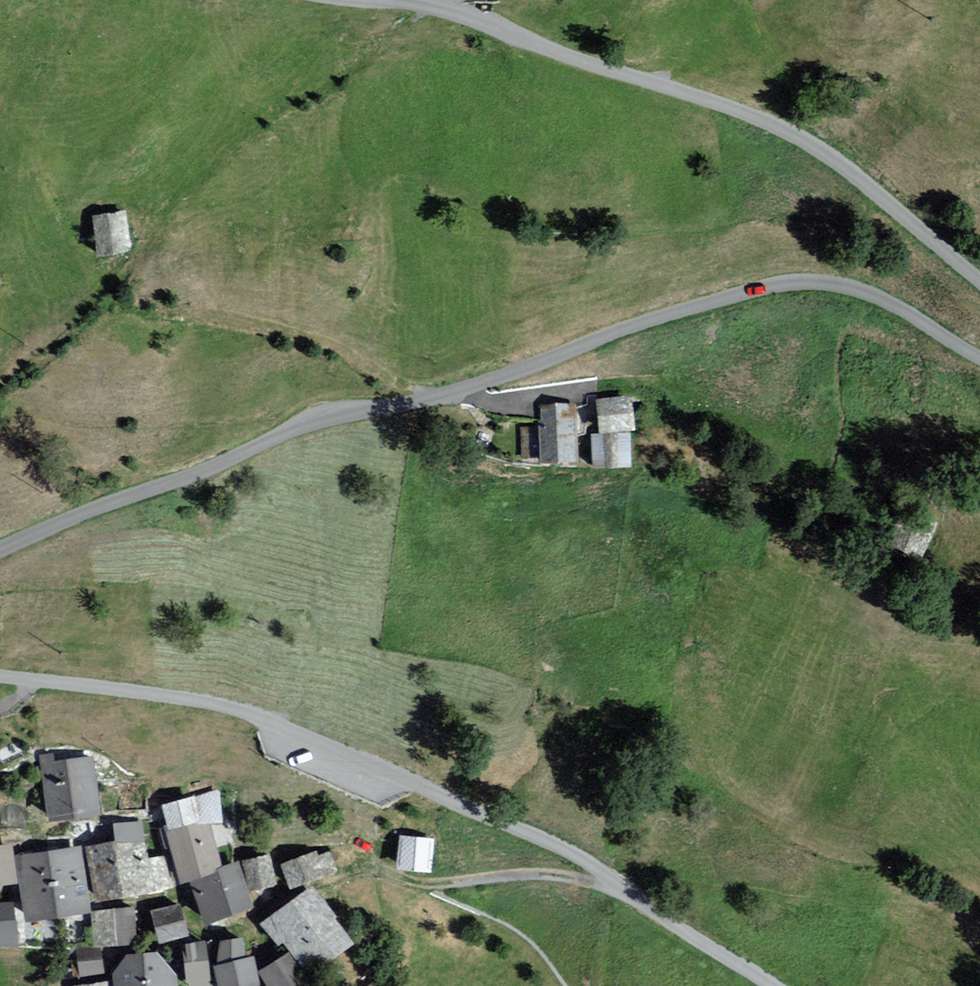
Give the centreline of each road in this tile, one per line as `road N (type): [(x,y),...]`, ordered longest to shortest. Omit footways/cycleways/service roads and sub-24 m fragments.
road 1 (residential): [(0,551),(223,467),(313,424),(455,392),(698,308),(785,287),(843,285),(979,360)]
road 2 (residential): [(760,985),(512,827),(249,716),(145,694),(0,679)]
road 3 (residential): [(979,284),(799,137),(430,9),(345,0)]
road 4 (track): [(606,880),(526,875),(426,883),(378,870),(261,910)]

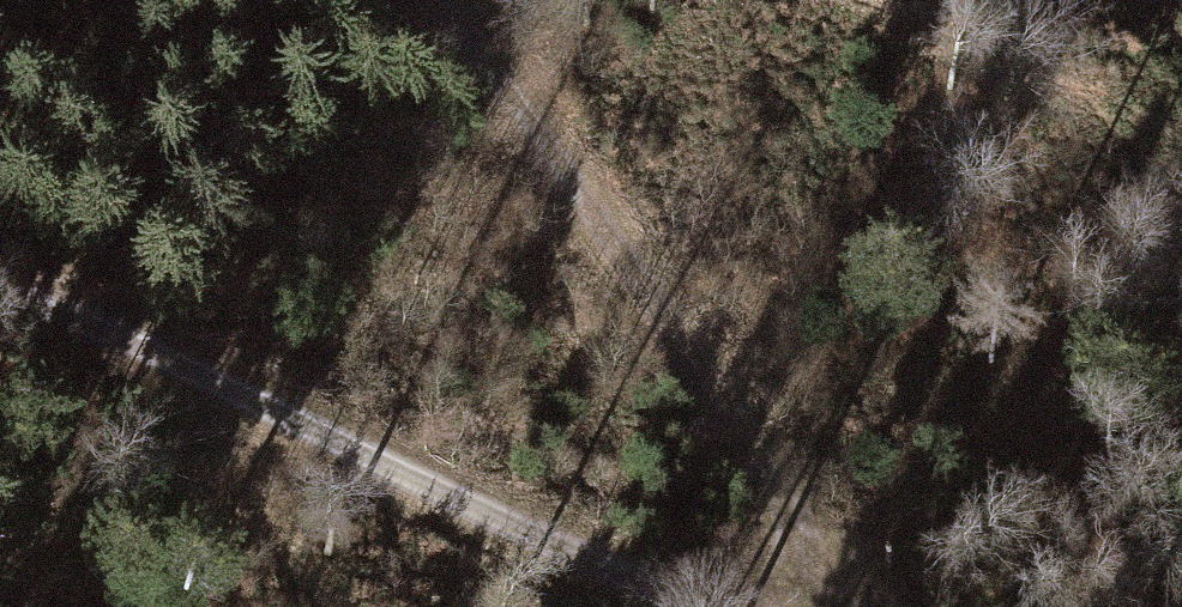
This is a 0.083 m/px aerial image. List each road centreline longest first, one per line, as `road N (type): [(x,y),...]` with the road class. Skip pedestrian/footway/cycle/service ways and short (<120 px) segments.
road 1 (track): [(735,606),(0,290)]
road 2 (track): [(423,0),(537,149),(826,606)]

○ ○ ○ ○ ○ ○ ○

**WHAT TO PRODUCE:** Take the line containing "This is a 0.083" and each line after it up to the last line of the listing, and print them exactly.

**YOUR RESPONSE:**
This is a 0.083 m/px aerial image. List each road centreline longest first, one per line, as `road N (type): [(x,y),...]` with the road class. Skip pedestrian/footway/cycle/service ways and short (<120 px) segments.
road 1 (track): [(735,606),(0,290)]
road 2 (track): [(423,0),(537,149),(826,606)]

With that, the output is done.